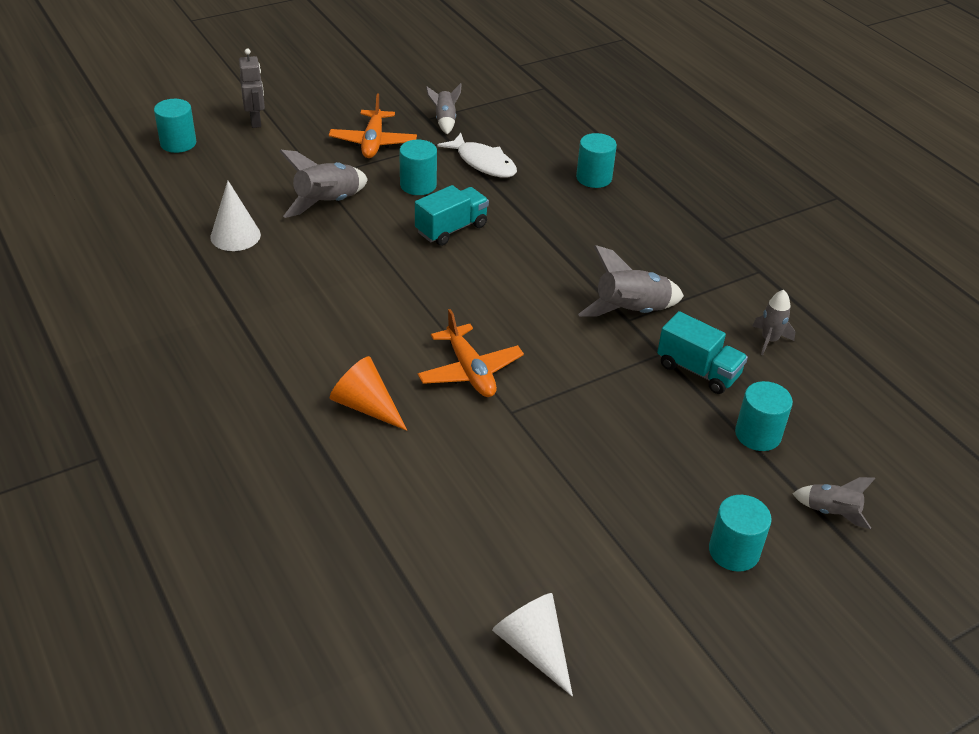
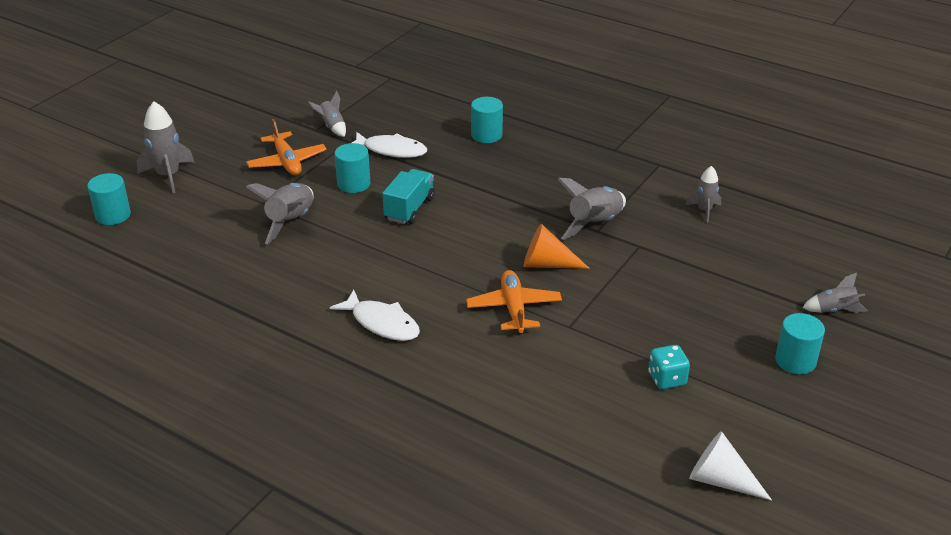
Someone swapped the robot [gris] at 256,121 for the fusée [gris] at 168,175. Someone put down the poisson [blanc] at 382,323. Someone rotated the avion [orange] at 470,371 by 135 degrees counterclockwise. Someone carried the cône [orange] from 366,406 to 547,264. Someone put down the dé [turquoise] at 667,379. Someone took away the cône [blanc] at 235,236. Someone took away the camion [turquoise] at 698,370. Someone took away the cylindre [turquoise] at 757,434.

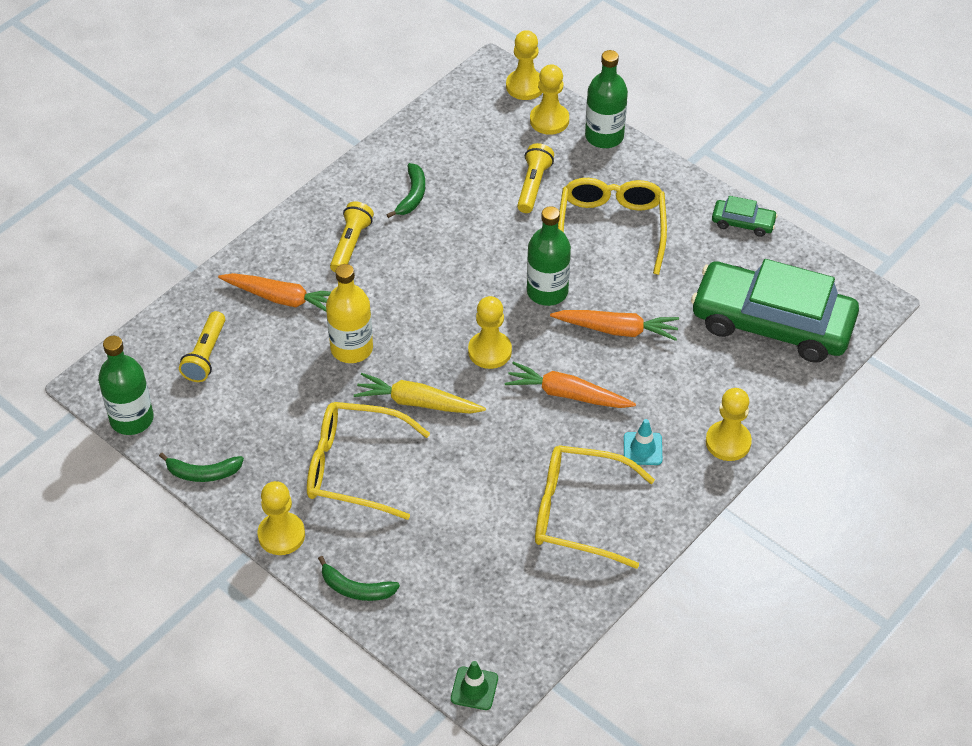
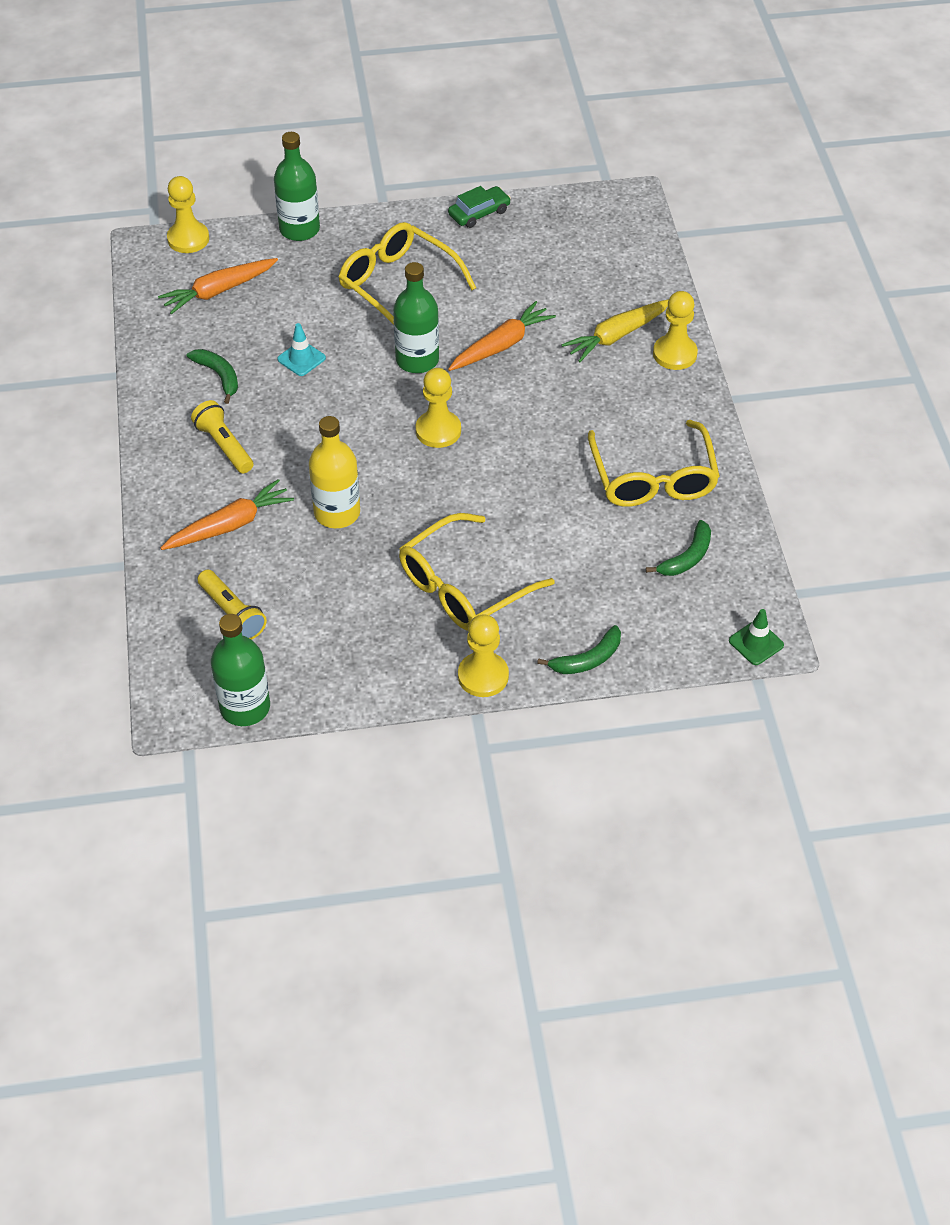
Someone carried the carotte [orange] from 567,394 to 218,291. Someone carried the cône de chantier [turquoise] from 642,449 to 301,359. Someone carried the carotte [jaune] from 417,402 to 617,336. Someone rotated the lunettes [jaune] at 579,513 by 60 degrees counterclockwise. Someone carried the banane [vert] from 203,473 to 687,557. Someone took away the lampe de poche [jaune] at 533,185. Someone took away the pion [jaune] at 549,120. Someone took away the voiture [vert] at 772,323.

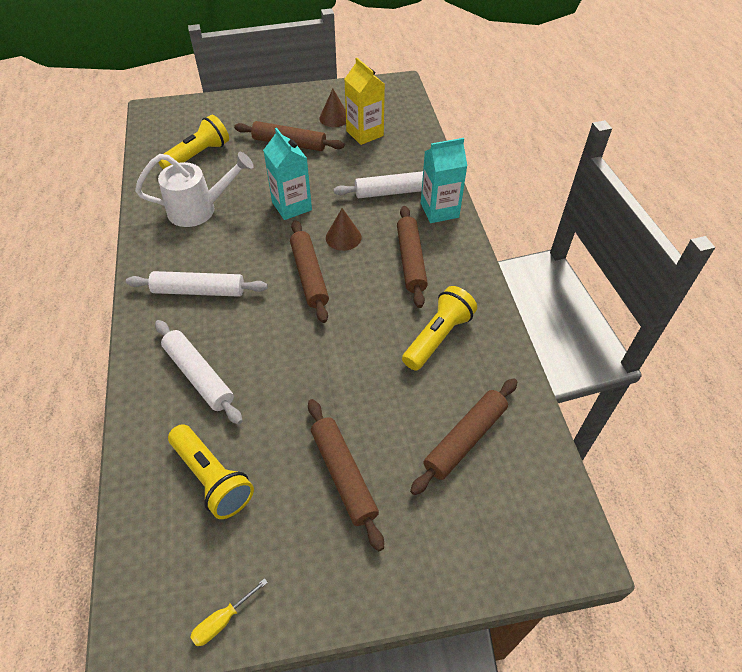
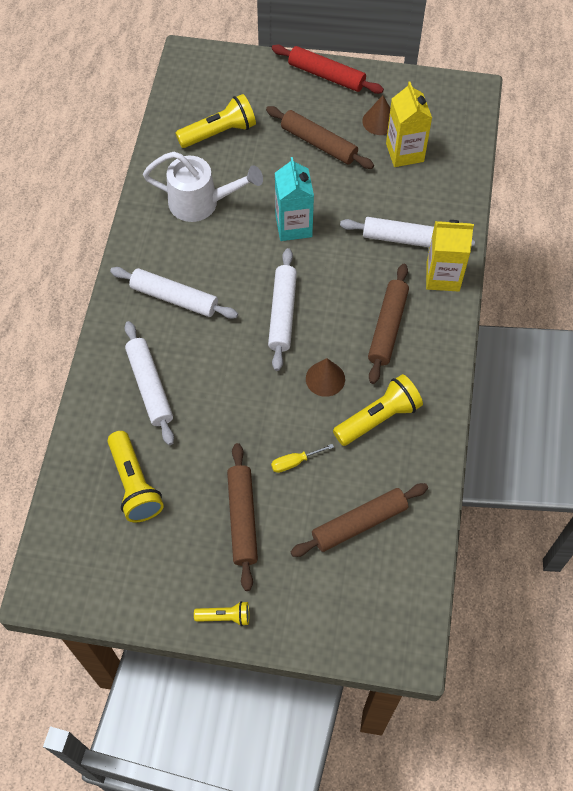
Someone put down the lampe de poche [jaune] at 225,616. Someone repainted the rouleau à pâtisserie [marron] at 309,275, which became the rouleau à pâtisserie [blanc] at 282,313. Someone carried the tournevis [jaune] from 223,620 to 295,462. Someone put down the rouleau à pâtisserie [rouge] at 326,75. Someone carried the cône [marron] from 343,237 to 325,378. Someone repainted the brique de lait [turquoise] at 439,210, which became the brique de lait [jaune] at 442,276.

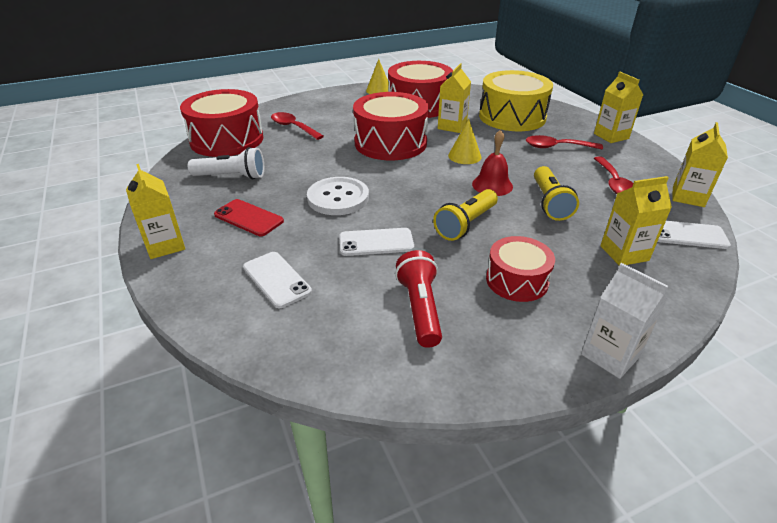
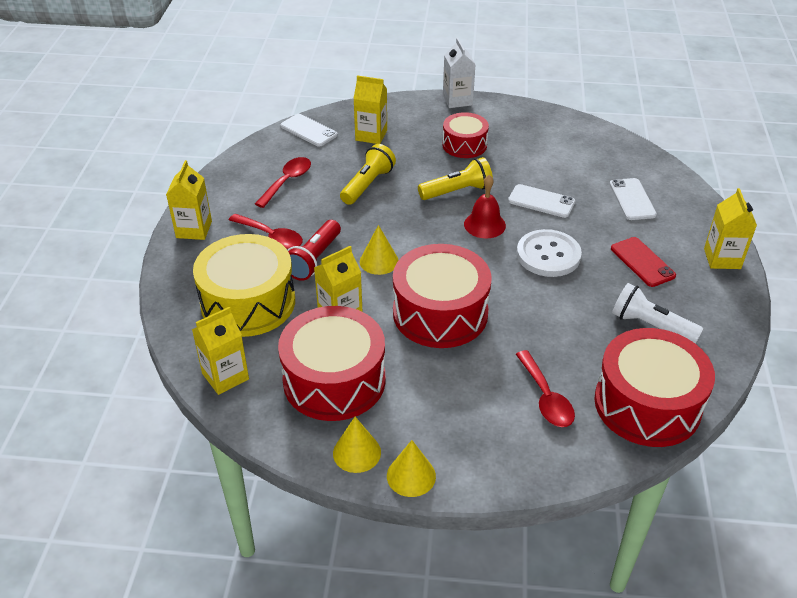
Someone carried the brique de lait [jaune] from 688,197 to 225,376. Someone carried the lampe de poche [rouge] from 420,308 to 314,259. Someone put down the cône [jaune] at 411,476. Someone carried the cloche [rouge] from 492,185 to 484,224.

**What this task involves**
All of the lines above must be printed again exactly, and no picture may appear in the copy.

**Written answer**
Someone swapped the robot [gris] at 256,121 for the fusée [gris] at 168,175. Someone put down the poisson [blanc] at 382,323. Someone rotated the avion [orange] at 470,371 by 135 degrees counterclockwise. Someone carried the cône [orange] from 366,406 to 547,264. Someone put down the dé [turquoise] at 667,379. Someone took away the cône [blanc] at 235,236. Someone took away the camion [turquoise] at 698,370. Someone took away the cylindre [turquoise] at 757,434.

Someone carried the carotte [orange] from 567,394 to 218,291. Someone carried the cône de chantier [turquoise] from 642,449 to 301,359. Someone carried the carotte [jaune] from 417,402 to 617,336. Someone rotated the lunettes [jaune] at 579,513 by 60 degrees counterclockwise. Someone carried the banane [vert] from 203,473 to 687,557. Someone took away the lampe de poche [jaune] at 533,185. Someone took away the pion [jaune] at 549,120. Someone took away the voiture [vert] at 772,323.

Someone put down the lampe de poche [jaune] at 225,616. Someone repainted the rouleau à pâtisserie [marron] at 309,275, which became the rouleau à pâtisserie [blanc] at 282,313. Someone carried the tournevis [jaune] from 223,620 to 295,462. Someone put down the rouleau à pâtisserie [rouge] at 326,75. Someone carried the cône [marron] from 343,237 to 325,378. Someone repainted the brique de lait [turquoise] at 439,210, which became the brique de lait [jaune] at 442,276.

Someone carried the brique de lait [jaune] from 688,197 to 225,376. Someone carried the lampe de poche [rouge] from 420,308 to 314,259. Someone put down the cône [jaune] at 411,476. Someone carried the cloche [rouge] from 492,185 to 484,224.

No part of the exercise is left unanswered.